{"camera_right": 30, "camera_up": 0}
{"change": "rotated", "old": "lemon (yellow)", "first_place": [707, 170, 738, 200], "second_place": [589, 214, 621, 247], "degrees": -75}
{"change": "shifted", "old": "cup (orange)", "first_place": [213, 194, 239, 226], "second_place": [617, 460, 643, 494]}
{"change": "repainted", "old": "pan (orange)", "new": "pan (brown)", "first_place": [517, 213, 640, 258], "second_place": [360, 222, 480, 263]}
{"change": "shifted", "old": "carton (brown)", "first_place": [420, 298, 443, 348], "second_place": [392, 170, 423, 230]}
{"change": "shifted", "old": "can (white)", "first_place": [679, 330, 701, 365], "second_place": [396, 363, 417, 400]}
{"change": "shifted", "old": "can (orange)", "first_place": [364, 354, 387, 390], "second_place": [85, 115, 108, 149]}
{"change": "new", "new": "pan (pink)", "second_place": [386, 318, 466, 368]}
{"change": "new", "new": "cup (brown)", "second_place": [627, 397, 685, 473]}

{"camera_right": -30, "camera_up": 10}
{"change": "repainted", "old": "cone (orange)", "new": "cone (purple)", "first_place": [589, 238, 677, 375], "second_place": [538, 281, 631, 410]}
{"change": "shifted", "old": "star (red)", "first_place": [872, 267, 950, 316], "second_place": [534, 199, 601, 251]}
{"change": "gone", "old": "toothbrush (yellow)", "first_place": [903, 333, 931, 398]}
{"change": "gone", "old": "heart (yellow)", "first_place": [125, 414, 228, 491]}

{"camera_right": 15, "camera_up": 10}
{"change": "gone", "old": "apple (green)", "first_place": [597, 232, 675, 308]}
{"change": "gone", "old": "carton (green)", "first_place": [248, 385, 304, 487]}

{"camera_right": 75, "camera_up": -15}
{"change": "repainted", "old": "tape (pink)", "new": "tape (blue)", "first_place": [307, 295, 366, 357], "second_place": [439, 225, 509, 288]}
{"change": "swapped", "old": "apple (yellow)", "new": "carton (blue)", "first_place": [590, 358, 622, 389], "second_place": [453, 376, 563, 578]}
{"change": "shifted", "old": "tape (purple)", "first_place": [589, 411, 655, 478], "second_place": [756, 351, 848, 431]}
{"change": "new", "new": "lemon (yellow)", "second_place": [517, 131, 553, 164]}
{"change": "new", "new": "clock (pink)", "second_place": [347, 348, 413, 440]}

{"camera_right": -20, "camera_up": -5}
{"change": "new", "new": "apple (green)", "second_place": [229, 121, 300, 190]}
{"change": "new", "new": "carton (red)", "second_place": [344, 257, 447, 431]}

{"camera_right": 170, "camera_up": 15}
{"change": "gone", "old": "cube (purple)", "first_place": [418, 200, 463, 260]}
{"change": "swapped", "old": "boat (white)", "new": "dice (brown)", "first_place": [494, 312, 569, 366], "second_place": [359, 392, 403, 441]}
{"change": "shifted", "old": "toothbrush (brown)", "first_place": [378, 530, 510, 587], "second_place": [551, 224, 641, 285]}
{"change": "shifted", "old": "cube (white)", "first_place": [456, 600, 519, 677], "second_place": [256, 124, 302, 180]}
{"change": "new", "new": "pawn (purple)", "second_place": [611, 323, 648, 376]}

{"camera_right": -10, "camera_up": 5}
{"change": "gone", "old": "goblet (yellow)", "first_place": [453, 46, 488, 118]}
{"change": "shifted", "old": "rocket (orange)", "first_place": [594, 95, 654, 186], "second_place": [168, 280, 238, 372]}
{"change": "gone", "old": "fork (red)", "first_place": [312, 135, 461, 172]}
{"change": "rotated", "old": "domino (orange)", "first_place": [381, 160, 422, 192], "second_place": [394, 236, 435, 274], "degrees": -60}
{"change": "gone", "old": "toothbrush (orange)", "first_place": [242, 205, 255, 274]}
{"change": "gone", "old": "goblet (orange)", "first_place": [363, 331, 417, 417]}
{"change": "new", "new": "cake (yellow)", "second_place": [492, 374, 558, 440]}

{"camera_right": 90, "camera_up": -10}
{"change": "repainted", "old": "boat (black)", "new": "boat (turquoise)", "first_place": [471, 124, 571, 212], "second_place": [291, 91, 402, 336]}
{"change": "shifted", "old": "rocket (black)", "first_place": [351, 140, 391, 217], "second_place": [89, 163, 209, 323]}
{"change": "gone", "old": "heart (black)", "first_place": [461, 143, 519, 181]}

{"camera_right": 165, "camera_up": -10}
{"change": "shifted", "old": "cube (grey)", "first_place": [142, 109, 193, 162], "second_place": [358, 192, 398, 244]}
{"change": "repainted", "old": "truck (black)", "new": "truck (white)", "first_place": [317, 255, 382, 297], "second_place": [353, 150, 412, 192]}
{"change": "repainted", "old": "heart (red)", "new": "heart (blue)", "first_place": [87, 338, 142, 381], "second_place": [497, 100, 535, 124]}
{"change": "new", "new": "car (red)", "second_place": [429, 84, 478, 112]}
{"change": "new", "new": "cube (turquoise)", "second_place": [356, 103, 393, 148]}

──────

» **WORK TASK**:
Reproduce every record above exactly as it appears.

» **SOLUTION FOR THIS EXERCISE**:
{"camera_right": 30, "camera_up": 0}
{"change": "rotated", "old": "lemon (yellow)", "first_place": [707, 170, 738, 200], "second_place": [589, 214, 621, 247], "degrees": -75}
{"change": "shifted", "old": "cup (orange)", "first_place": [213, 194, 239, 226], "second_place": [617, 460, 643, 494]}
{"change": "repainted", "old": "pan (orange)", "new": "pan (brown)", "first_place": [517, 213, 640, 258], "second_place": [360, 222, 480, 263]}
{"change": "shifted", "old": "carton (brown)", "first_place": [420, 298, 443, 348], "second_place": [392, 170, 423, 230]}
{"change": "shifted", "old": "can (white)", "first_place": [679, 330, 701, 365], "second_place": [396, 363, 417, 400]}
{"change": "shifted", "old": "can (orange)", "first_place": [364, 354, 387, 390], "second_place": [85, 115, 108, 149]}
{"change": "new", "new": "pan (pink)", "second_place": [386, 318, 466, 368]}
{"change": "new", "new": "cup (brown)", "second_place": [627, 397, 685, 473]}

{"camera_right": -30, "camera_up": 10}
{"change": "repainted", "old": "cone (orange)", "new": "cone (purple)", "first_place": [589, 238, 677, 375], "second_place": [538, 281, 631, 410]}
{"change": "shifted", "old": "star (red)", "first_place": [872, 267, 950, 316], "second_place": [534, 199, 601, 251]}
{"change": "gone", "old": "toothbrush (yellow)", "first_place": [903, 333, 931, 398]}
{"change": "gone", "old": "heart (yellow)", "first_place": [125, 414, 228, 491]}

{"camera_right": 15, "camera_up": 10}
{"change": "gone", "old": "apple (green)", "first_place": [597, 232, 675, 308]}
{"change": "gone", "old": "carton (green)", "first_place": [248, 385, 304, 487]}

{"camera_right": 75, "camera_up": -15}
{"change": "repainted", "old": "tape (pink)", "new": "tape (blue)", "first_place": [307, 295, 366, 357], "second_place": [439, 225, 509, 288]}
{"change": "swapped", "old": "apple (yellow)", "new": "carton (blue)", "first_place": [590, 358, 622, 389], "second_place": [453, 376, 563, 578]}
{"change": "shifted", "old": "tape (purple)", "first_place": [589, 411, 655, 478], "second_place": [756, 351, 848, 431]}
{"change": "new", "new": "lemon (yellow)", "second_place": [517, 131, 553, 164]}
{"change": "new", "new": "clock (pink)", "second_place": [347, 348, 413, 440]}

{"camera_right": -20, "camera_up": -5}
{"change": "new", "new": "apple (green)", "second_place": [229, 121, 300, 190]}
{"change": "new", "new": "carton (red)", "second_place": [344, 257, 447, 431]}

{"camera_right": 170, "camera_up": 15}
{"change": "gone", "old": "cube (purple)", "first_place": [418, 200, 463, 260]}
{"change": "swapped", "old": "boat (white)", "new": "dice (brown)", "first_place": [494, 312, 569, 366], "second_place": [359, 392, 403, 441]}
{"change": "shifted", "old": "toothbrush (brown)", "first_place": [378, 530, 510, 587], "second_place": [551, 224, 641, 285]}
{"change": "shifted", "old": "cube (white)", "first_place": [456, 600, 519, 677], "second_place": [256, 124, 302, 180]}
{"change": "new", "new": "pawn (purple)", "second_place": [611, 323, 648, 376]}

{"camera_right": -10, "camera_up": 5}
{"change": "gone", "old": "goblet (yellow)", "first_place": [453, 46, 488, 118]}
{"change": "shifted", "old": "rocket (orange)", "first_place": [594, 95, 654, 186], "second_place": [168, 280, 238, 372]}
{"change": "gone", "old": "fork (red)", "first_place": [312, 135, 461, 172]}
{"change": "rotated", "old": "domino (orange)", "first_place": [381, 160, 422, 192], "second_place": [394, 236, 435, 274], "degrees": -60}
{"change": "gone", "old": "toothbrush (orange)", "first_place": [242, 205, 255, 274]}
{"change": "gone", "old": "goblet (orange)", "first_place": [363, 331, 417, 417]}
{"change": "new", "new": "cake (yellow)", "second_place": [492, 374, 558, 440]}

{"camera_right": 90, "camera_up": -10}
{"change": "repainted", "old": "boat (black)", "new": "boat (turquoise)", "first_place": [471, 124, 571, 212], "second_place": [291, 91, 402, 336]}
{"change": "shifted", "old": "rocket (black)", "first_place": [351, 140, 391, 217], "second_place": [89, 163, 209, 323]}
{"change": "gone", "old": "heart (black)", "first_place": [461, 143, 519, 181]}

{"camera_right": 165, "camera_up": -10}
{"change": "shifted", "old": "cube (grey)", "first_place": [142, 109, 193, 162], "second_place": [358, 192, 398, 244]}
{"change": "repainted", "old": "truck (black)", "new": "truck (white)", "first_place": [317, 255, 382, 297], "second_place": [353, 150, 412, 192]}
{"change": "repainted", "old": "heart (red)", "new": "heart (blue)", "first_place": [87, 338, 142, 381], "second_place": [497, 100, 535, 124]}
{"change": "new", "new": "car (red)", "second_place": [429, 84, 478, 112]}
{"change": "new", "new": "cube (turquoise)", "second_place": [356, 103, 393, 148]}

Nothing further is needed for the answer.